━━━━━ Exercise material ━━━━━
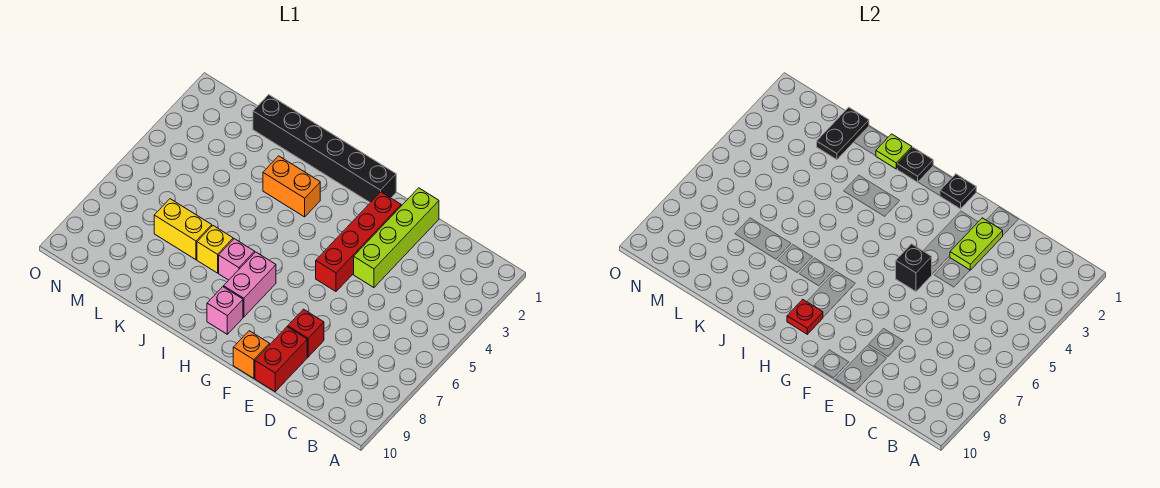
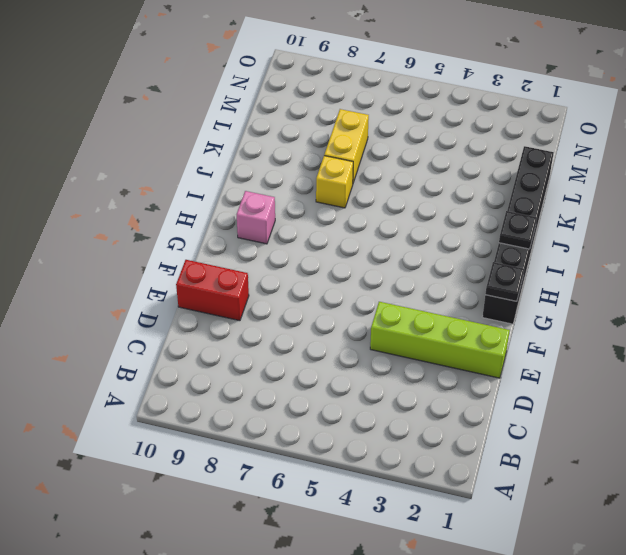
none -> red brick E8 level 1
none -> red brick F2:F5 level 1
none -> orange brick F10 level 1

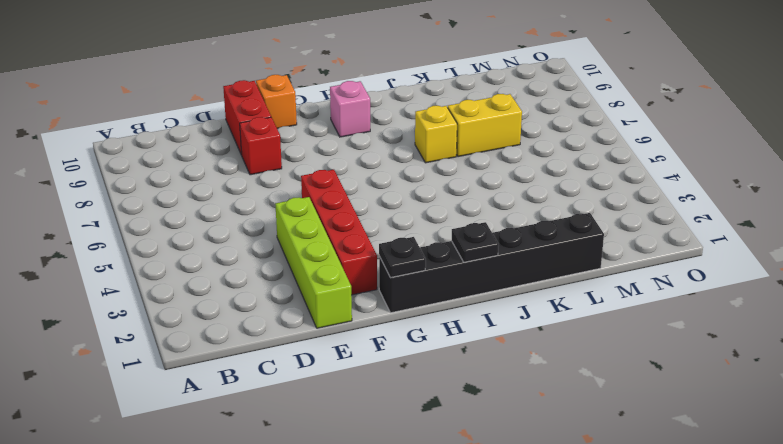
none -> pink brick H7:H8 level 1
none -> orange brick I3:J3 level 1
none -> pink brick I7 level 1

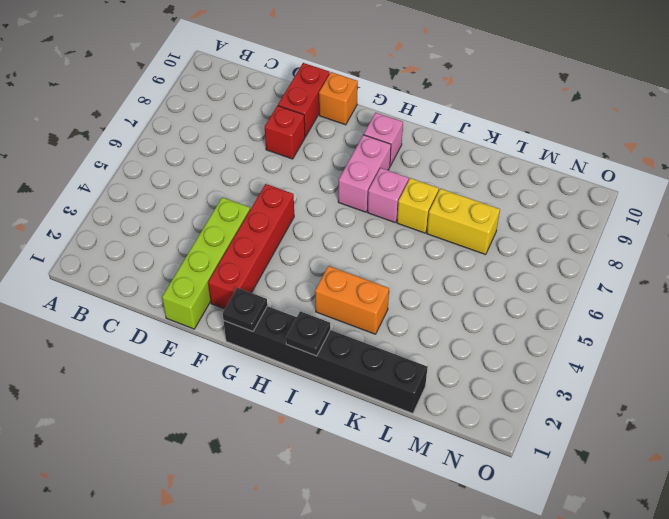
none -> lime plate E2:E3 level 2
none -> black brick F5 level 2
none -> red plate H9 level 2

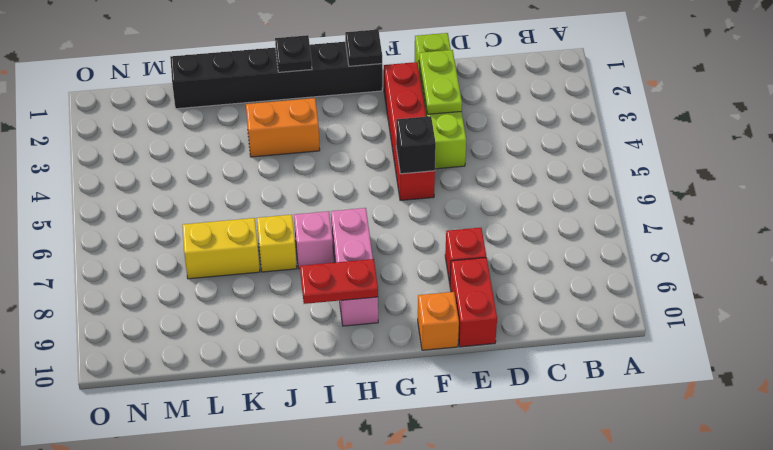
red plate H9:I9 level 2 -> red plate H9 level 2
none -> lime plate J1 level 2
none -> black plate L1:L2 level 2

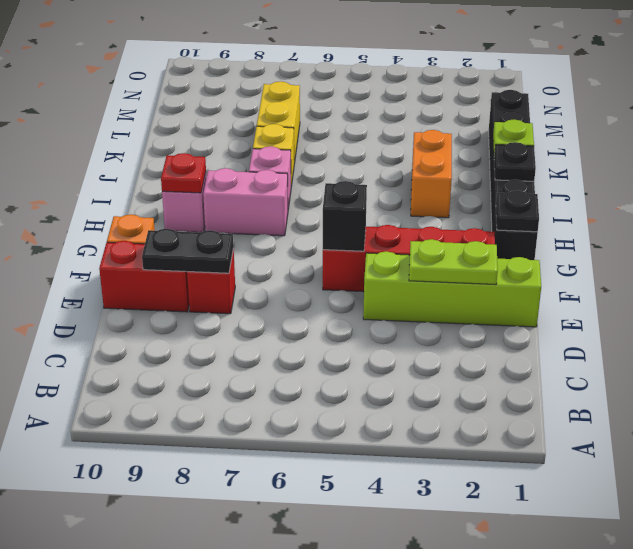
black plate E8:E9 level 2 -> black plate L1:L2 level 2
━━━━━
__Activity__. If pictures appear in the data, do not print them; repeat the rest exactly.

__Response area__.
none -> red brick E8 level 1
none -> red brick F2:F5 level 1
none -> orange brick F10 level 1

none -> pink brick H7:H8 level 1
none -> orange brick I3:J3 level 1
none -> pink brick I7 level 1

none -> lime plate E2:E3 level 2
none -> black brick F5 level 2
none -> red plate H9 level 2

red plate H9:I9 level 2 -> red plate H9 level 2
none -> lime plate J1 level 2
none -> black plate L1:L2 level 2

black plate E8:E9 level 2 -> black plate L1:L2 level 2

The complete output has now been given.